→ **Source material**
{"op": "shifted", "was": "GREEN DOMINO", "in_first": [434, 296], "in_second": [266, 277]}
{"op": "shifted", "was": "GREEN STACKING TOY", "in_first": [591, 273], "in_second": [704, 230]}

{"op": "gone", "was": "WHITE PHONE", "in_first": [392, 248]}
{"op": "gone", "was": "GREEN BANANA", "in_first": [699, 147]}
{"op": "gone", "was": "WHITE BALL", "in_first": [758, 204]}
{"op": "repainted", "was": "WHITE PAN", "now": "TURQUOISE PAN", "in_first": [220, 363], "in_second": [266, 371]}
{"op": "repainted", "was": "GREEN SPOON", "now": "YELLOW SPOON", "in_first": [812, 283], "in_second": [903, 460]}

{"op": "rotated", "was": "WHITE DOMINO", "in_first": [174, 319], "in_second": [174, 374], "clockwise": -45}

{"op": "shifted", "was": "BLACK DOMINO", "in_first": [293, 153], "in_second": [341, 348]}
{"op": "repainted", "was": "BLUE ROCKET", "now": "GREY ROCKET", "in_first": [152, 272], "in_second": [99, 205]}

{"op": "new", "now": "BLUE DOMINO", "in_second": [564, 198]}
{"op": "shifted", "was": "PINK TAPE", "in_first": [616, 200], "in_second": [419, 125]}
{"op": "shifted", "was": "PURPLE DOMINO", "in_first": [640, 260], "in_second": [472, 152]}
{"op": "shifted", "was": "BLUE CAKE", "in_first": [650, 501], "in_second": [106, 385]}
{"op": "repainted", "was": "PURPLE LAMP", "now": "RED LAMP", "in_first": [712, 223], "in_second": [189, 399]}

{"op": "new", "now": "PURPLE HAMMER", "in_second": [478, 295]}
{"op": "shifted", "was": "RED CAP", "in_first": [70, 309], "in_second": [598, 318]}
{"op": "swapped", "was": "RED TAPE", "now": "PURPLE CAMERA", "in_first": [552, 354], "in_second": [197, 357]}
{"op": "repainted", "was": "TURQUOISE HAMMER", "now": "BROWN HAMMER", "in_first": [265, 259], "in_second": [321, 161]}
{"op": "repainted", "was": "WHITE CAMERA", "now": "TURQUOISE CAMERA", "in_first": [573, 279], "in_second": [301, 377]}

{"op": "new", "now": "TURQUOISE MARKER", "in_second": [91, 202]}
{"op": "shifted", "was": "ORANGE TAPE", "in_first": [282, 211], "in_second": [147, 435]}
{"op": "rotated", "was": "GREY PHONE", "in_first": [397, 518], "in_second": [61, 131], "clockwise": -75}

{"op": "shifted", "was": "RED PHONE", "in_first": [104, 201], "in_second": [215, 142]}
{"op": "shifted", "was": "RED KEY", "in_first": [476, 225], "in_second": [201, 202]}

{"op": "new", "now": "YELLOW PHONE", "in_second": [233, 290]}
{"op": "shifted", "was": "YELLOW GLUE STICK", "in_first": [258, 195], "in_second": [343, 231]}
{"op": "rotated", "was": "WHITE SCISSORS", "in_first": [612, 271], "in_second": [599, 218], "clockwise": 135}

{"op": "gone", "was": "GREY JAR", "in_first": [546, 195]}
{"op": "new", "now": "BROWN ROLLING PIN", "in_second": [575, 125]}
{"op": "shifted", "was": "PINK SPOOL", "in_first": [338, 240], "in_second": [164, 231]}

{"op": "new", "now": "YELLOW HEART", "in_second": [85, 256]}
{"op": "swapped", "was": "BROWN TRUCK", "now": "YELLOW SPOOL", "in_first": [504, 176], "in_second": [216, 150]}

→ **Task brief**
Your response should contain each line of the entries above that holds the string "CAMERA".

→ **Completed exercise**
{"op": "swapped", "was": "RED TAPE", "now": "PURPLE CAMERA", "in_first": [552, 354], "in_second": [197, 357]}
{"op": "repainted", "was": "WHITE CAMERA", "now": "TURQUOISE CAMERA", "in_first": [573, 279], "in_second": [301, 377]}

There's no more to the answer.